▶ [AIM OF THE TASK]:
From start to finish, set down the entries below exactly, leaving out the pictures.

▶ [RECORDS PROVIDED]:
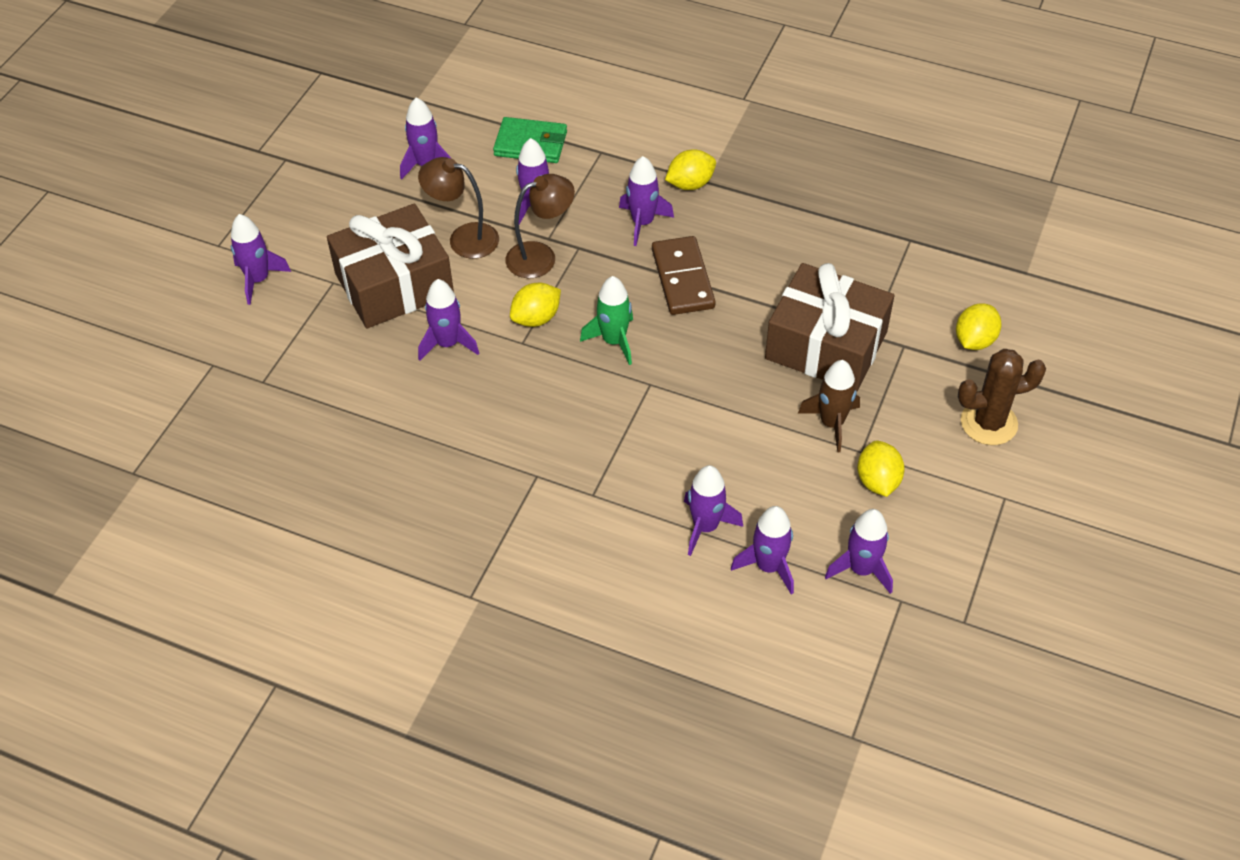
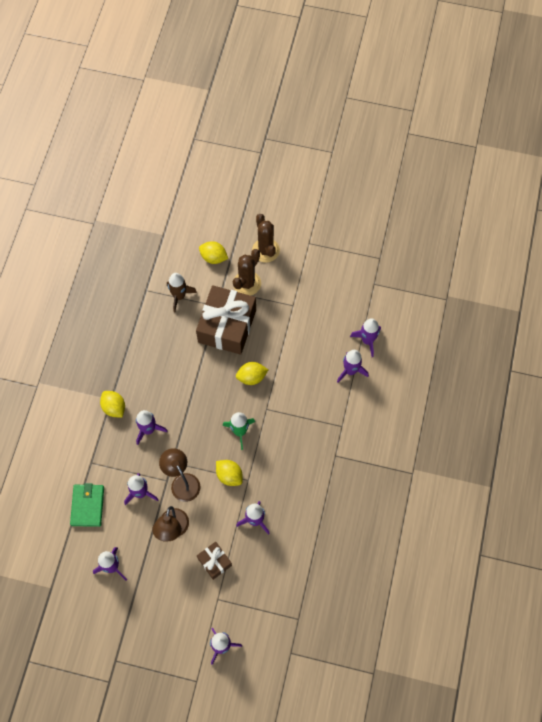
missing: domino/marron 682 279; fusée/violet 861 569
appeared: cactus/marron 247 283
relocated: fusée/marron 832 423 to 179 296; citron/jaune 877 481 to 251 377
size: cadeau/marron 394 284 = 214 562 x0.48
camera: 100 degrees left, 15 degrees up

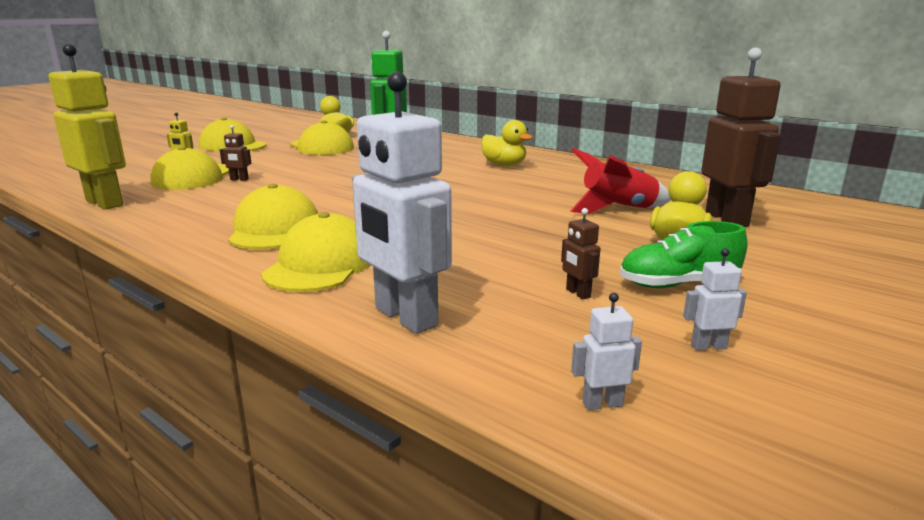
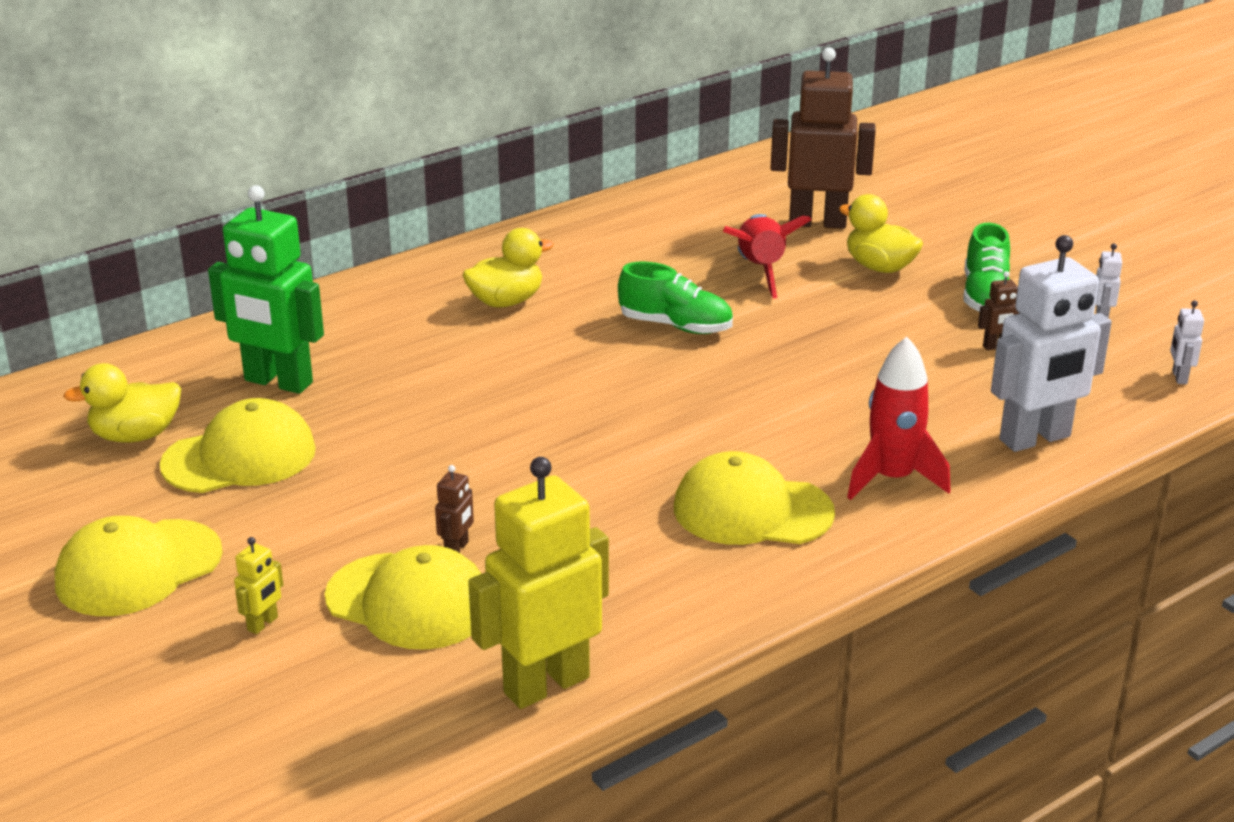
appeared: chaussure/vert 675 326
exchanged: casquette/jaune 321 264 to fusée/rouge 892 479
camera: 75 degrees left, 10 degrees up

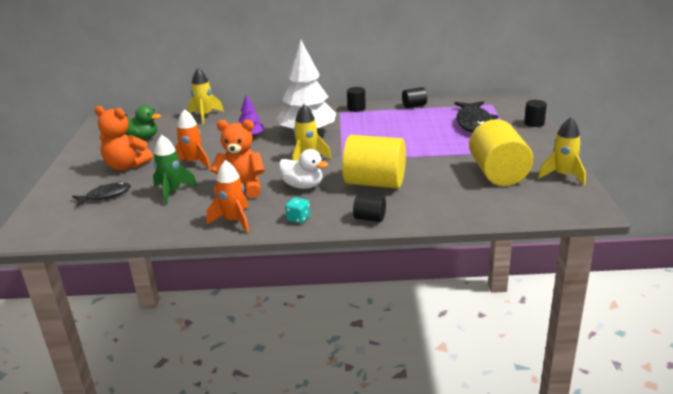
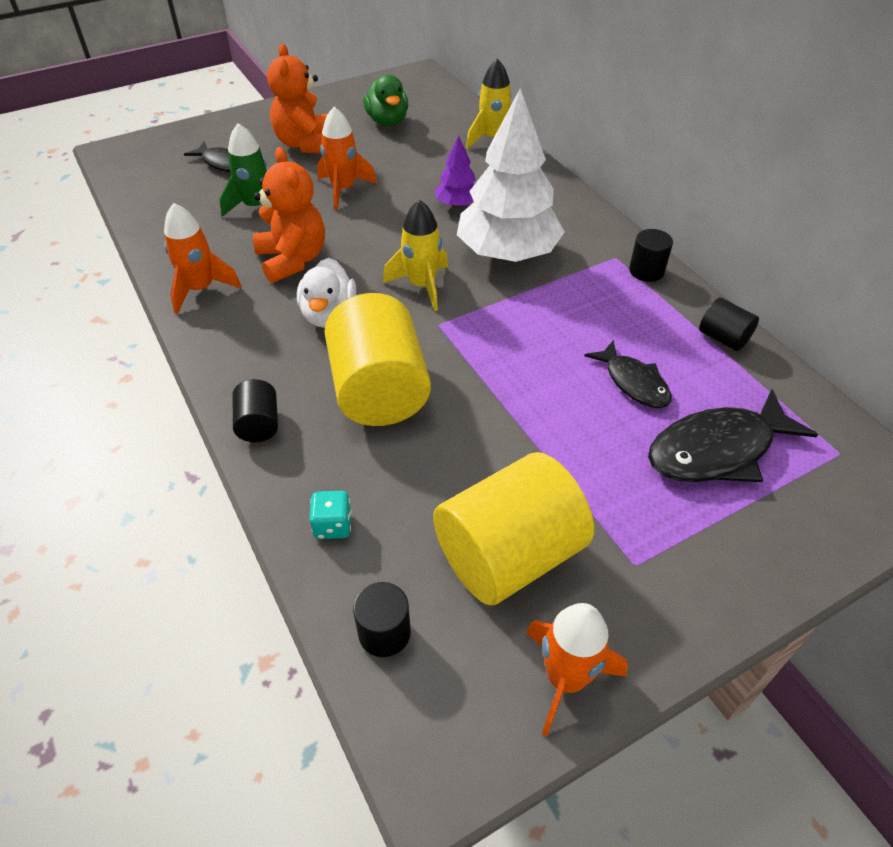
appeared: poisson/noir 633 382
relocated: dé/turquoise 298 218 to 333 525; cylindre/noir 534 123 to 384 632
colour: fusée/jaune 563 176 to fusée/orange 565 679
camera: 60 degrees right, 20 degrees up

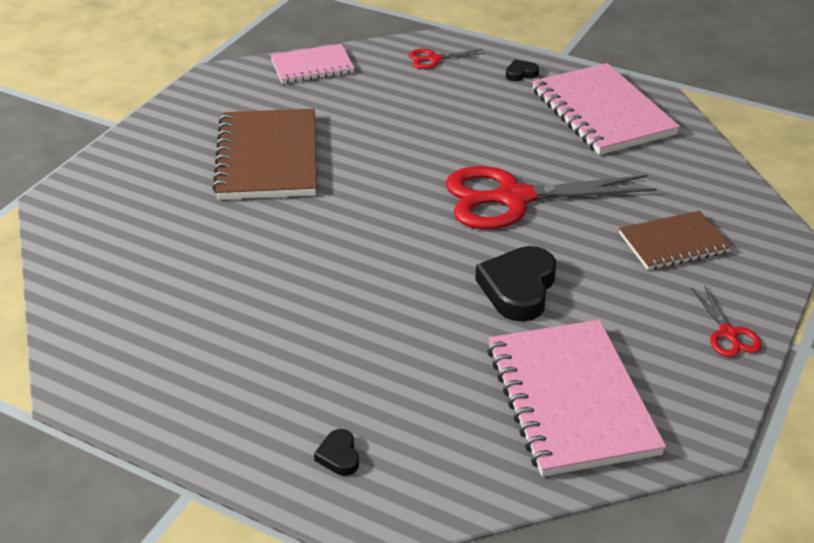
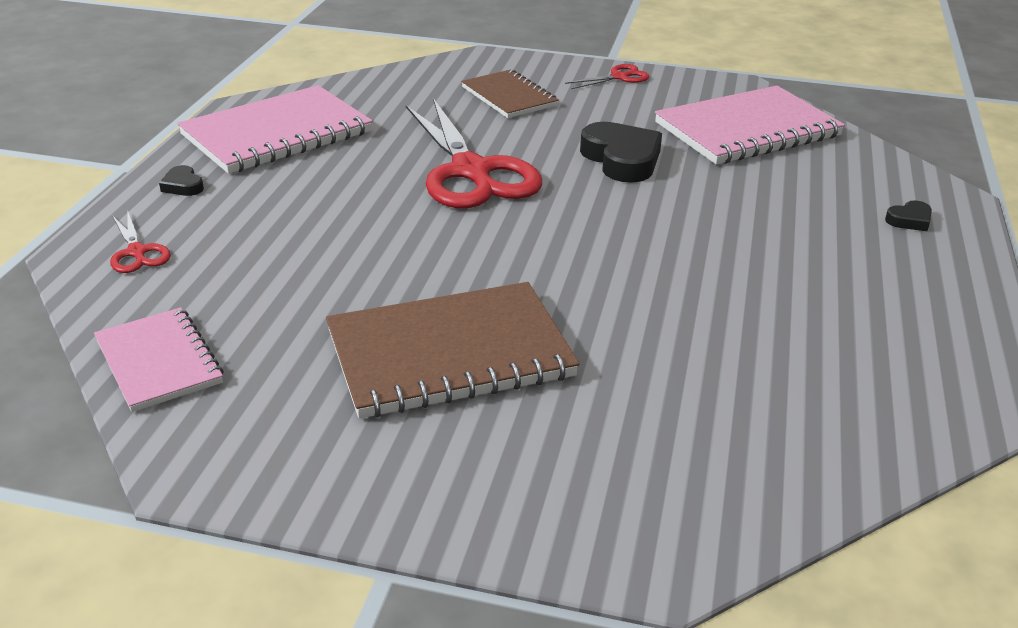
spun: cœur/noir 518 288 = 621 159 120 degrees counterclockwise
camera: 105 degrees left, 5 degrees down

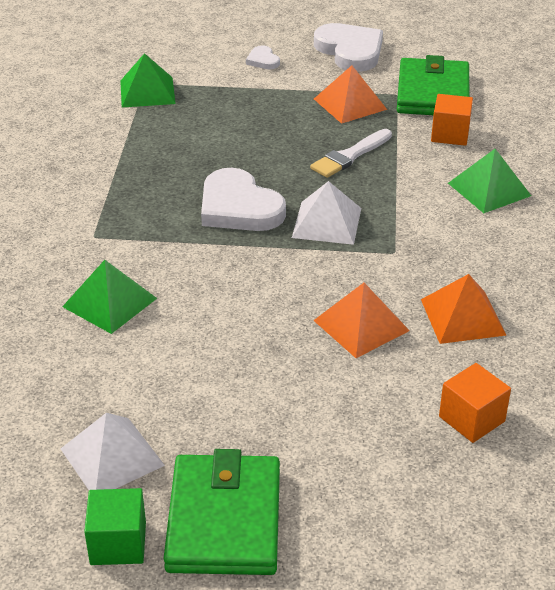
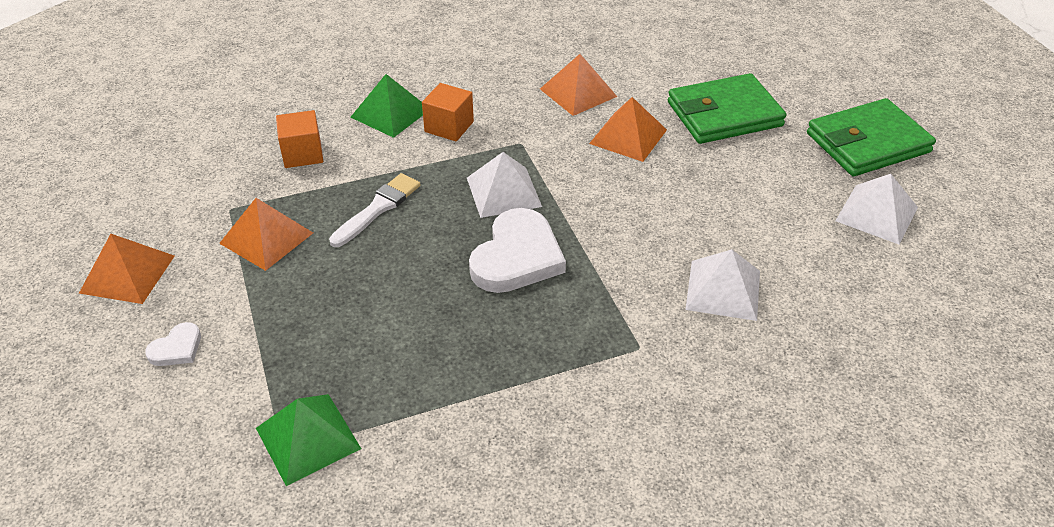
missing: cube/vert 118 543
relocated: portefeuille/vert 432 93 to 724 114; cube/orange 471 419 to 449 127
exchanged: cœur/blanc 350 51 to pyramide/orange 127 274
colour: pyramide/vert 110 302 to pyramide/blanc 723 289
spun: pinceau/blanc 350 156 = 378 208 75 degrees counterclockwise
camera: 115 degrees left, 5 degrees up

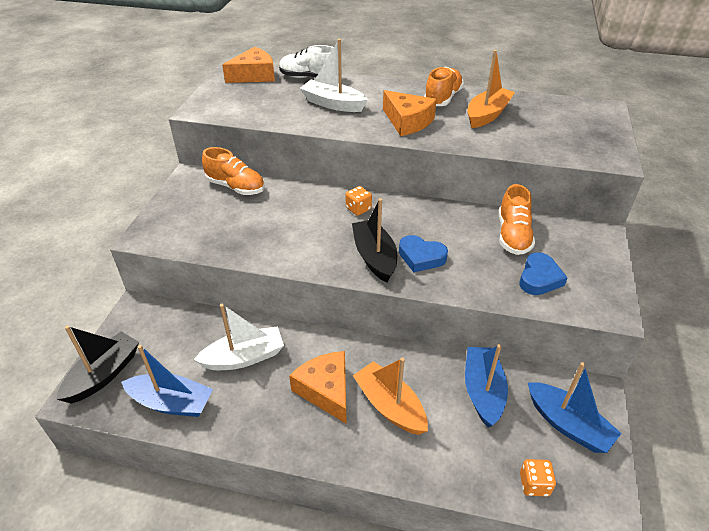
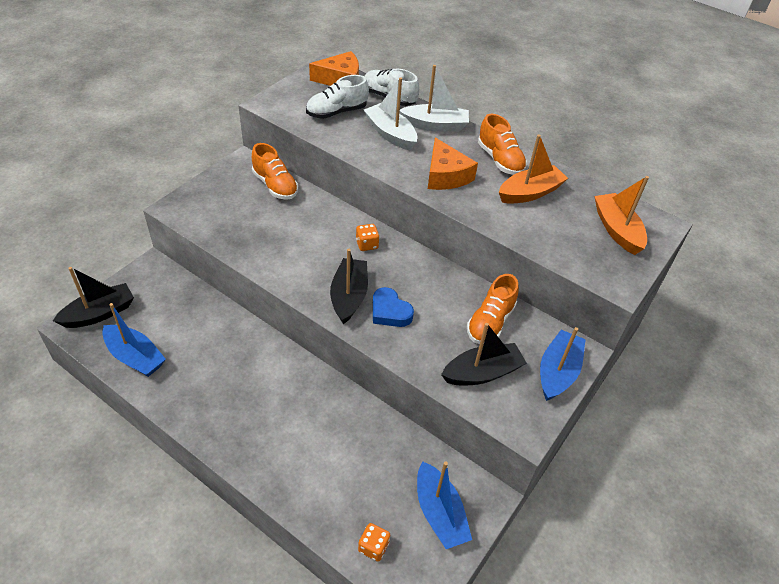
missing: fromage/orange 326 390
appeared: chaussure/blanc 336 112
relocated: bateau/blanc 244 357 to 435 125; bateau/orange 390 406 to 617 230; bateau/bleu 483 391 to 557 372
exchanged: cœur/bleu 539 278 to bateau/noir 482 373
spun: chaussure/orange 442 98 = 500 160 105 degrees clockwise
camera: 20 degrees right, 5 degrees up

▶ [RESPONSE TO THIS TASK]:
missing: domino/marron 682 279; fusée/violet 861 569
appeared: cactus/marron 247 283
relocated: fusée/marron 832 423 to 179 296; citron/jaune 877 481 to 251 377
size: cadeau/marron 394 284 = 214 562 x0.48
camera: 100 degrees left, 15 degrees up

appeared: chaussure/vert 675 326
exchanged: casquette/jaune 321 264 to fusée/rouge 892 479
camera: 75 degrees left, 10 degrees up

appeared: poisson/noir 633 382
relocated: dé/turquoise 298 218 to 333 525; cylindre/noir 534 123 to 384 632
colour: fusée/jaune 563 176 to fusée/orange 565 679
camera: 60 degrees right, 20 degrees up

spun: cœur/noir 518 288 = 621 159 120 degrees counterclockwise
camera: 105 degrees left, 5 degrees down

missing: cube/vert 118 543
relocated: portefeuille/vert 432 93 to 724 114; cube/orange 471 419 to 449 127
exchanged: cœur/blanc 350 51 to pyramide/orange 127 274
colour: pyramide/vert 110 302 to pyramide/blanc 723 289
spun: pinceau/blanc 350 156 = 378 208 75 degrees counterclockwise
camera: 115 degrees left, 5 degrees up

missing: fromage/orange 326 390
appeared: chaussure/blanc 336 112
relocated: bateau/blanc 244 357 to 435 125; bateau/orange 390 406 to 617 230; bateau/bleu 483 391 to 557 372
exchanged: cœur/bleu 539 278 to bateau/noir 482 373
spun: chaussure/orange 442 98 = 500 160 105 degrees clockwise
camera: 20 degrees right, 5 degrees up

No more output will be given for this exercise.